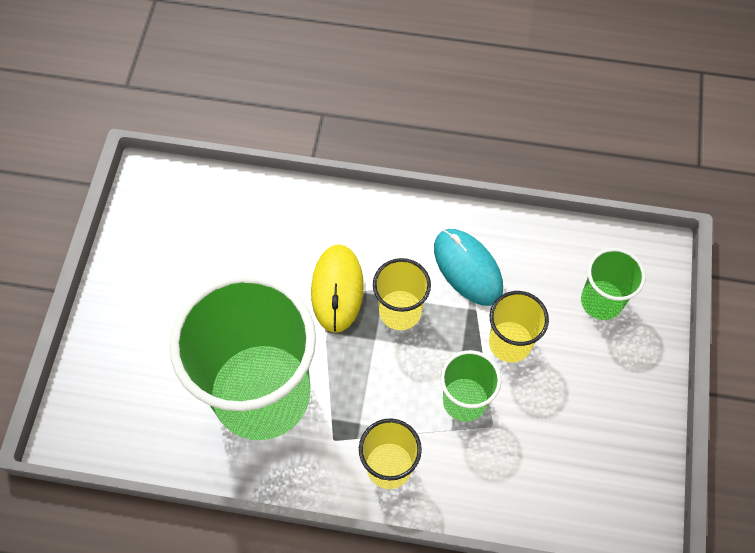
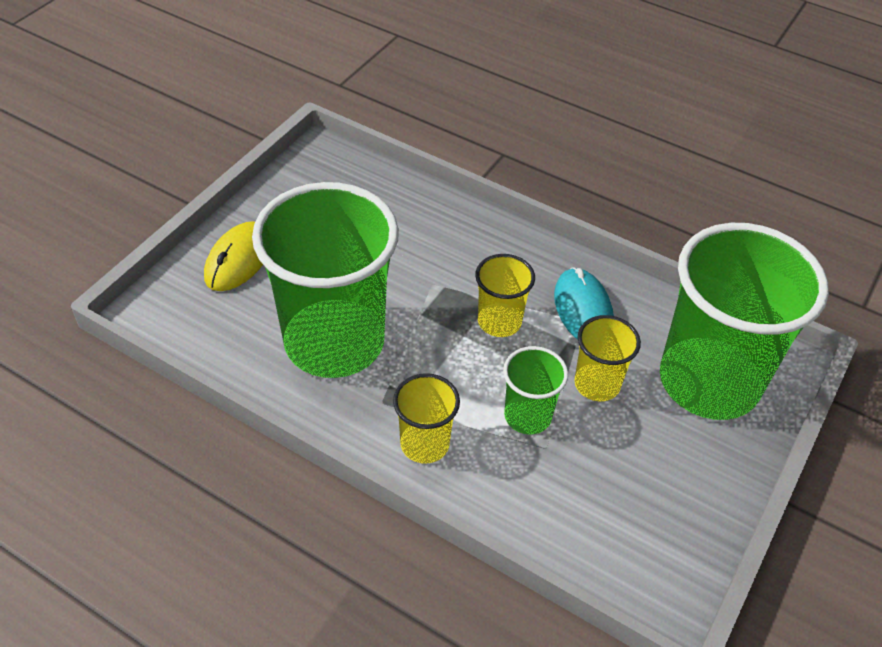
camera: 20 degrees right, 15 degrees down
(337, 289) = (448, 285): yellow mouse -> yellow mouse (239, 259)
(601, 301) = (709, 381): green cup -> green cup, size x2.20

__________

(What you need to do): Down to the last line, set down the data above exactly, and omit all images.

(Response box):
camera: 20 degrees right, 15 degrees down
(337, 289) = (448, 285): yellow mouse -> yellow mouse (239, 259)
(601, 301) = (709, 381): green cup -> green cup, size x2.20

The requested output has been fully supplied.